Data extracted from a collection
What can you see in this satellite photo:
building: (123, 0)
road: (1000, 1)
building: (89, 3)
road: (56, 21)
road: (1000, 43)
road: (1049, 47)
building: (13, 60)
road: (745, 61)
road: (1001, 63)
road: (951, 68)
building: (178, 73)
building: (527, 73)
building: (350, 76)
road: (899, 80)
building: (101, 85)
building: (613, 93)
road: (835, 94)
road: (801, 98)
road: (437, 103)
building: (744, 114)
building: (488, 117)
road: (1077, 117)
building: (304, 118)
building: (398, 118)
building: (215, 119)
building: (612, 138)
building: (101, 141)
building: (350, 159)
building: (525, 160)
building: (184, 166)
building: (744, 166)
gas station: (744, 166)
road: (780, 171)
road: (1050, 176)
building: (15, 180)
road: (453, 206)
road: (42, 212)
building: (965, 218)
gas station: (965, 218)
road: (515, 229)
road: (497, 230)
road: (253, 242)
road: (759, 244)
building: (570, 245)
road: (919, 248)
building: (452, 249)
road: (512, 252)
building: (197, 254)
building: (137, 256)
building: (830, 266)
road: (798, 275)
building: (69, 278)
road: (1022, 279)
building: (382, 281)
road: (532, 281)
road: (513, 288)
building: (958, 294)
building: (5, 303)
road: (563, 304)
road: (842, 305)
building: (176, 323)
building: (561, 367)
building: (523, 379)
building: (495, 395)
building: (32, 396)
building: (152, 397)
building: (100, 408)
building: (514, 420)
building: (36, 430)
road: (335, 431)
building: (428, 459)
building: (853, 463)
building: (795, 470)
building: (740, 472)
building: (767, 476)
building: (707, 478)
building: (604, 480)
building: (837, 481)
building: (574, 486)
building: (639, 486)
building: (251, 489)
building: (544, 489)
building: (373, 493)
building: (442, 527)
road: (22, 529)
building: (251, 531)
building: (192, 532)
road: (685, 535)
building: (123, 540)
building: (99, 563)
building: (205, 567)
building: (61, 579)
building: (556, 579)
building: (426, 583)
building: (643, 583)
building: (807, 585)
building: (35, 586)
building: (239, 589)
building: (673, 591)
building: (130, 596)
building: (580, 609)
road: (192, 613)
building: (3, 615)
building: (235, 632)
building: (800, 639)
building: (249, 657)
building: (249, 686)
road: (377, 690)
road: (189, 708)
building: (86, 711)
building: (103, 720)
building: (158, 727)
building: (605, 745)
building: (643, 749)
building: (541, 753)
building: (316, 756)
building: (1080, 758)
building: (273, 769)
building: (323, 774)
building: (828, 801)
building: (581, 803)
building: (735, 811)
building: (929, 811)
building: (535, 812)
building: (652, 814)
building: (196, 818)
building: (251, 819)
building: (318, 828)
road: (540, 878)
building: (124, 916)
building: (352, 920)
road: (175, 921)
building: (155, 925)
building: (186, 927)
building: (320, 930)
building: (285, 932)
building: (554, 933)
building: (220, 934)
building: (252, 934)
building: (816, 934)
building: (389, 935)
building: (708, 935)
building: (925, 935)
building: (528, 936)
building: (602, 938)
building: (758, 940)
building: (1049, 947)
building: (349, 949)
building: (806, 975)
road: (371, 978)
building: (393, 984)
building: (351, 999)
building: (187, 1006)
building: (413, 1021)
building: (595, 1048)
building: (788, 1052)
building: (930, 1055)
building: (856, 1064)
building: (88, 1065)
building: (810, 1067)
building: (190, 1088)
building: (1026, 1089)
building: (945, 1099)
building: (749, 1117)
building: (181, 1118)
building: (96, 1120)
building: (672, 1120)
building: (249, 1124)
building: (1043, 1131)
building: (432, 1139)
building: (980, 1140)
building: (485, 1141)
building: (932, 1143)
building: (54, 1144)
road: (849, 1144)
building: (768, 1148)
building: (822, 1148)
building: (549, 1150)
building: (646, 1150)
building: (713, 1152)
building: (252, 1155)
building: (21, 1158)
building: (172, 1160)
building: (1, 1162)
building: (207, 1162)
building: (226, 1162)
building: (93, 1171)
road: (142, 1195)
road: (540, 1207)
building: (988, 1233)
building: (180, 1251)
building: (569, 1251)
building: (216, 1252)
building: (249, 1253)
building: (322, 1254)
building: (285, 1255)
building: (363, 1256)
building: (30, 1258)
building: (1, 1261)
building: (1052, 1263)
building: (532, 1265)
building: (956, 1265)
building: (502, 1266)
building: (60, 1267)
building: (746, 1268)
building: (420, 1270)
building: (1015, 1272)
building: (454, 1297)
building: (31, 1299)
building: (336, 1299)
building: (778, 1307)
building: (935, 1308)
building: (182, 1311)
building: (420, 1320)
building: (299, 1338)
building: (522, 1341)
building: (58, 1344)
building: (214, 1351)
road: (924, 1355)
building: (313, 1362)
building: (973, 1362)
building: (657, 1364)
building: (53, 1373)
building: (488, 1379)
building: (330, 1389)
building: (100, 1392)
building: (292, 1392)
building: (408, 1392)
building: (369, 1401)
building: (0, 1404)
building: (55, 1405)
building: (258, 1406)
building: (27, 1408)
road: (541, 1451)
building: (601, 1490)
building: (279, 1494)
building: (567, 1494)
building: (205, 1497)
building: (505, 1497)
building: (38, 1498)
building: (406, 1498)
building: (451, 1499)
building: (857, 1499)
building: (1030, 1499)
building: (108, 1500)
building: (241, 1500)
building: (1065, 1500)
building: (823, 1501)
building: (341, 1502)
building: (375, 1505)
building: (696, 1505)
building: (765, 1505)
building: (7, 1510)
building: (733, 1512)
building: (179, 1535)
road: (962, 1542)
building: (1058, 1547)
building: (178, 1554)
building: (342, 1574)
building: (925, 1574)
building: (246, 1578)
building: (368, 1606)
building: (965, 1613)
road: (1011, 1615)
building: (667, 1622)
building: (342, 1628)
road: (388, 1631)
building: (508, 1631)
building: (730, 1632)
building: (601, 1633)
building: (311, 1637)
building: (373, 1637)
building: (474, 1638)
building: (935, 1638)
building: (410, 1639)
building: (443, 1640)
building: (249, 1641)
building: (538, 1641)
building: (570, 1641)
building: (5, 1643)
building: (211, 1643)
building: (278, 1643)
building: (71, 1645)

INSTRUCTIONS TO FOLLOW: Search the records for the word "station" and copy every line where it occurs.

TASK ANSWER:
gas station: (744, 166)
gas station: (965, 218)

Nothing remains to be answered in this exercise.